TASK PROMPT — Produce as output only the lines below starting at the line with "shifted: blue_traffic_cone <768, 149>" and continuing through the line with "gone: green_spinning_top <417, 138>;", each one exactly as written.

DATA EXTRACTS START

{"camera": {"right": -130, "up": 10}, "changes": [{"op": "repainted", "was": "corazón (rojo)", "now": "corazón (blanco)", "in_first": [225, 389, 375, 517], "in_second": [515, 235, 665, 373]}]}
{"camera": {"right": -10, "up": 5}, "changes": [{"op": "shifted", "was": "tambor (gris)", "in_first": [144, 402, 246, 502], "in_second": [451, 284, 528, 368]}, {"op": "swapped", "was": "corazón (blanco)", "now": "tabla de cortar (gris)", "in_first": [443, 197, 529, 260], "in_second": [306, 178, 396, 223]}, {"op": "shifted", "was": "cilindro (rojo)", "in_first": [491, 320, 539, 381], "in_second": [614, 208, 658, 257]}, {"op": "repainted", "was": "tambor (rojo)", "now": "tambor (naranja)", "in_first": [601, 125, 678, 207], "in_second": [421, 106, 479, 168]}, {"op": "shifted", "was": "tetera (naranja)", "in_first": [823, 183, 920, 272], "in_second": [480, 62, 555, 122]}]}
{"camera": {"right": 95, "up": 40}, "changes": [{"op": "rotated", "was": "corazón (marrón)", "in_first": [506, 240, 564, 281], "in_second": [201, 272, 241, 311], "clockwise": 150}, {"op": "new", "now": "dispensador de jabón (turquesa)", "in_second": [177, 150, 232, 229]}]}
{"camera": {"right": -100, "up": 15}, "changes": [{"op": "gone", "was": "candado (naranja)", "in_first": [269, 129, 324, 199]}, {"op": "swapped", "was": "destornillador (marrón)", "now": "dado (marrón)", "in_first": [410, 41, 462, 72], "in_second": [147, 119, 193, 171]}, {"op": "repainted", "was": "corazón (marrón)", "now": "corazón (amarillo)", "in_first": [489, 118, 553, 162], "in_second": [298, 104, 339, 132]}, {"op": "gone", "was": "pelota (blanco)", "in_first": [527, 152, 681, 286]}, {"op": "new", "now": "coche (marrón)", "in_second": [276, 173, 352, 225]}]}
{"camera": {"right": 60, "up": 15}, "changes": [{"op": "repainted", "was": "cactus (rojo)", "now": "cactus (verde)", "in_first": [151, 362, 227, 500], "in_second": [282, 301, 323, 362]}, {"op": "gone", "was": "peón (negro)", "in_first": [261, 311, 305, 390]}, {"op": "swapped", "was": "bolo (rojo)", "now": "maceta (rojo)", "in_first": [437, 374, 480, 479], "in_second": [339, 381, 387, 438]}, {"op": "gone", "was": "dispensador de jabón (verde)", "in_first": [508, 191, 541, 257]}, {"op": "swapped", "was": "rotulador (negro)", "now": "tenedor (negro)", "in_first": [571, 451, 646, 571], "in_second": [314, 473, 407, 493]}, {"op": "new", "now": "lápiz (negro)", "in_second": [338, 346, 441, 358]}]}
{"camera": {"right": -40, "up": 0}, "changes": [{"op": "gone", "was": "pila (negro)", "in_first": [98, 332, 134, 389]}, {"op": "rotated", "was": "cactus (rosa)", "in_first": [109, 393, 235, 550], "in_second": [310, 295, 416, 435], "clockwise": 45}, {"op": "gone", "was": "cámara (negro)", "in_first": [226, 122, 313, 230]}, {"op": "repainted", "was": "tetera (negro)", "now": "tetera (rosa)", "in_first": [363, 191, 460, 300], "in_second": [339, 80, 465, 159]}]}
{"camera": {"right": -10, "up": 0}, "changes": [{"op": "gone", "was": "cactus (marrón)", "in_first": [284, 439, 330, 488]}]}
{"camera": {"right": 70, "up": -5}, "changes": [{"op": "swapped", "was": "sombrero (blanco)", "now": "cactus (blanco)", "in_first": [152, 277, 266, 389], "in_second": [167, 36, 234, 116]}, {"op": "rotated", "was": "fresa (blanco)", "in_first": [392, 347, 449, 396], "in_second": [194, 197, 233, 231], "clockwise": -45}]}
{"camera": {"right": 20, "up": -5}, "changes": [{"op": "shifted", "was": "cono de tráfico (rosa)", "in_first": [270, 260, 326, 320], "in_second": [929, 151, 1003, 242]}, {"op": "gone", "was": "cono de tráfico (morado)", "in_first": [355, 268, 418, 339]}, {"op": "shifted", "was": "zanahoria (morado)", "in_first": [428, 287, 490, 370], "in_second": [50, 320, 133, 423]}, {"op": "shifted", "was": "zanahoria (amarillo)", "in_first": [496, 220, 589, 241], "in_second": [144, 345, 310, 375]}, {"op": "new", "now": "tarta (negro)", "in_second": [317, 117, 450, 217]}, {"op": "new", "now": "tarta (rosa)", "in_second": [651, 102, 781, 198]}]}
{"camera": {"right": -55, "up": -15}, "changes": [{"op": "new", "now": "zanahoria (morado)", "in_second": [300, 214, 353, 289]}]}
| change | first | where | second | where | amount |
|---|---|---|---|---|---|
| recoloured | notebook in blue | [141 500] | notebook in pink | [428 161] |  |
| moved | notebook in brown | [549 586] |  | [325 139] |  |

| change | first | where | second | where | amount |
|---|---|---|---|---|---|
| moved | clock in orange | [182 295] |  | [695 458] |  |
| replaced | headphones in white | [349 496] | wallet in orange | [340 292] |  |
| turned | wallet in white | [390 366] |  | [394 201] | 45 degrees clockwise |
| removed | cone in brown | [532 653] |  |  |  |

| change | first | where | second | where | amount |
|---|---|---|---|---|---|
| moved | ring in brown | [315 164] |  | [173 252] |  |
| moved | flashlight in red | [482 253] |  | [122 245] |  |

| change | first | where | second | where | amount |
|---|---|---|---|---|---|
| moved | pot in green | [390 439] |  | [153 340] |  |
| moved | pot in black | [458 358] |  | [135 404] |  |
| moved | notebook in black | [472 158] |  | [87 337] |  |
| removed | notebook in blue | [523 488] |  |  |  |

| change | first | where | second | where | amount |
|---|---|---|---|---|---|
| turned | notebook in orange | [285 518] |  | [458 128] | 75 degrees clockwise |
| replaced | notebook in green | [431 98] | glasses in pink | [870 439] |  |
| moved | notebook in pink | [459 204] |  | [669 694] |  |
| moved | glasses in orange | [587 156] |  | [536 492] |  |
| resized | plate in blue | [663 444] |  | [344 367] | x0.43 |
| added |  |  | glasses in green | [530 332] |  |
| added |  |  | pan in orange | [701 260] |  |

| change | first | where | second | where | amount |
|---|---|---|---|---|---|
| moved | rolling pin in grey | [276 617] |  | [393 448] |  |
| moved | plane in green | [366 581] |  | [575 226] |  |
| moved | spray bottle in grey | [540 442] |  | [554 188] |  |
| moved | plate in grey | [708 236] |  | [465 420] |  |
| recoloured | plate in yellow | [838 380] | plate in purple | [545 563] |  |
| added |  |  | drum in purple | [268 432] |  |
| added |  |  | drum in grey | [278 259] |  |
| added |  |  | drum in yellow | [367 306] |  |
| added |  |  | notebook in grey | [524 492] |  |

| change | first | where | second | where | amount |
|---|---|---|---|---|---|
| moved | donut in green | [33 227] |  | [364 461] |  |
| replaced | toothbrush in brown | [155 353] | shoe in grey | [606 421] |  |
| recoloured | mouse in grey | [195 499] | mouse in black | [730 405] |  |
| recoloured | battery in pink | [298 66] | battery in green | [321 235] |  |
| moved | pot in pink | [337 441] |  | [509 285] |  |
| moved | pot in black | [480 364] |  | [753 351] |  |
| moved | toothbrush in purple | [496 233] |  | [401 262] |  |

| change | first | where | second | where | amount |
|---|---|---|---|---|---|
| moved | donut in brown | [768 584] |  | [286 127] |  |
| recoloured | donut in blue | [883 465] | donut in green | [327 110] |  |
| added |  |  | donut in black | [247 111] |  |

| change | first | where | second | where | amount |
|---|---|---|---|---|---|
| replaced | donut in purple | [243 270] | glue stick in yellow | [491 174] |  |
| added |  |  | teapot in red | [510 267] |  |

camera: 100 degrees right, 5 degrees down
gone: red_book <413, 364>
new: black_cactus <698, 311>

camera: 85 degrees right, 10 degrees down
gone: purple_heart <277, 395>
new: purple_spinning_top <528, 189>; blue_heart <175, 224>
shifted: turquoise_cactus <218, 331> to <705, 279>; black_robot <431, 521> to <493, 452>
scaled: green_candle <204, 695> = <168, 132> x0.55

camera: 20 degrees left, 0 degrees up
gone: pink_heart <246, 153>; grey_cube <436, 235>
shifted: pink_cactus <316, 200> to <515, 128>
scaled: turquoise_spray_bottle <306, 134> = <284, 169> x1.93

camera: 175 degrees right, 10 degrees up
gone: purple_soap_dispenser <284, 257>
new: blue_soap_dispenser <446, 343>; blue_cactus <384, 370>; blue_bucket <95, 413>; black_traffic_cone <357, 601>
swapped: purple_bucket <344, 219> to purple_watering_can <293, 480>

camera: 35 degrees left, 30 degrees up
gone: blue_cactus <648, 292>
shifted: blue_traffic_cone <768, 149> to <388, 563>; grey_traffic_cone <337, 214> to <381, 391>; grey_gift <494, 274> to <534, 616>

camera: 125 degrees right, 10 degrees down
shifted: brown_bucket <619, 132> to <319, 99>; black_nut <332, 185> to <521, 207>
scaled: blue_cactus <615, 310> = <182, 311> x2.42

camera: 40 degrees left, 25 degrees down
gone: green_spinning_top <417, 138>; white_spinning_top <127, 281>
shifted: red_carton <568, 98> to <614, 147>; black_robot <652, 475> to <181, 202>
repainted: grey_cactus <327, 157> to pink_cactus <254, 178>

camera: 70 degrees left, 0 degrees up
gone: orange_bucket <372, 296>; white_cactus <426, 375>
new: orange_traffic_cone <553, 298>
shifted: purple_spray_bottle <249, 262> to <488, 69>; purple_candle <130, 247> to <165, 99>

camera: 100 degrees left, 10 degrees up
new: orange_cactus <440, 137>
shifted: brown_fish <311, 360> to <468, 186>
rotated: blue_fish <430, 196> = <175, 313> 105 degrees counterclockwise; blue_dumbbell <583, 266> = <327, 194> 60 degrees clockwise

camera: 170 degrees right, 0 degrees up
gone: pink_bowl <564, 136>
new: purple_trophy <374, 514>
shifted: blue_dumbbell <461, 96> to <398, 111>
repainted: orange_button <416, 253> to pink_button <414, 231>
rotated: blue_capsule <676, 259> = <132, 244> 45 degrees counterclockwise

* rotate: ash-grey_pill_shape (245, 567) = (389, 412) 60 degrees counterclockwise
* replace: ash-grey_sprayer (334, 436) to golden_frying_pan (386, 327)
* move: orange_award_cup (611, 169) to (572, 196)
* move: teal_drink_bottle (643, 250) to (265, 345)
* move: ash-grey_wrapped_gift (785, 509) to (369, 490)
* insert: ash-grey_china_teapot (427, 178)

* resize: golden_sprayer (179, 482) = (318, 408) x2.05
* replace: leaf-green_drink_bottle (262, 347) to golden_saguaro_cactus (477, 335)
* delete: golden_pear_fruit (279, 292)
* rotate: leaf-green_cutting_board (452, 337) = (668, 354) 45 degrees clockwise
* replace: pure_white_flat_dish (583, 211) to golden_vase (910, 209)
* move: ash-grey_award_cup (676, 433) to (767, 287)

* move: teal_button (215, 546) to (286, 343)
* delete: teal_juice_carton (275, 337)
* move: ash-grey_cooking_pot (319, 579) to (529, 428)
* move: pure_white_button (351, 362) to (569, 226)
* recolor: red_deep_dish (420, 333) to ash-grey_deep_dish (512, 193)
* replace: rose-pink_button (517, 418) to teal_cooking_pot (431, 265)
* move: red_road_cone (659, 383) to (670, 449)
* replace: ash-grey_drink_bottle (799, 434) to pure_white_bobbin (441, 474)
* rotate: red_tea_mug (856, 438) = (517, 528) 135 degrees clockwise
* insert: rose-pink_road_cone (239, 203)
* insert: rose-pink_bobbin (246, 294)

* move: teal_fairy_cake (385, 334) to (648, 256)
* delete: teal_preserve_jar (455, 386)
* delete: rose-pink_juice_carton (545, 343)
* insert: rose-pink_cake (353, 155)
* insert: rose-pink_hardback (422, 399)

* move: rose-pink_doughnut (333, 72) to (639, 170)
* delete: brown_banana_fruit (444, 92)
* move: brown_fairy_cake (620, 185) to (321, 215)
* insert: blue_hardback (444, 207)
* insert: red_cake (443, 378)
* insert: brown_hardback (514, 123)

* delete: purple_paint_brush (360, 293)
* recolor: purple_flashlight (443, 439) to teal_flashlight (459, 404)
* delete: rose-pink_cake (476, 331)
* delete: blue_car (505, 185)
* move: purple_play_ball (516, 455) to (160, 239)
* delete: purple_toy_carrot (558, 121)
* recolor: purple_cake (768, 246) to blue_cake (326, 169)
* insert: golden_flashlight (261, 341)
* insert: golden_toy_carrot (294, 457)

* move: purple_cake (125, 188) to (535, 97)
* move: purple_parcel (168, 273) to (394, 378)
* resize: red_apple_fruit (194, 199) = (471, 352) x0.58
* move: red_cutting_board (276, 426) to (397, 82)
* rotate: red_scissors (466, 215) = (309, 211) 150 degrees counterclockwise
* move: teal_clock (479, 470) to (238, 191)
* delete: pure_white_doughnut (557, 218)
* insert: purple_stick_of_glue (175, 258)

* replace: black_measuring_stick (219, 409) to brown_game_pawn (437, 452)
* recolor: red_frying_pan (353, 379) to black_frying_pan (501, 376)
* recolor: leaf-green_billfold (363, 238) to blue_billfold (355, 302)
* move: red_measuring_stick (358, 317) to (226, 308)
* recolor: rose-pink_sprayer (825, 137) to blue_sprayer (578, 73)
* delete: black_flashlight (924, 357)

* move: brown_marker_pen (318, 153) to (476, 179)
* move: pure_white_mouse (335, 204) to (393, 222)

DATA EXTRACTS END

YOUR SOLUTION —
shifted: blue_traffic_cone <768, 149> to <388, 563>; grey_traffic_cone <337, 214> to <381, 391>; grey_gift <494, 274> to <534, 616>

camera: 125 degrees right, 10 degrees down
shifted: brown_bucket <619, 132> to <319, 99>; black_nut <332, 185> to <521, 207>
scaled: blue_cactus <615, 310> = <182, 311> x2.42

camera: 40 degrees left, 25 degrees down
gone: green_spinning_top <417, 138>; white_spinning_top <127, 281>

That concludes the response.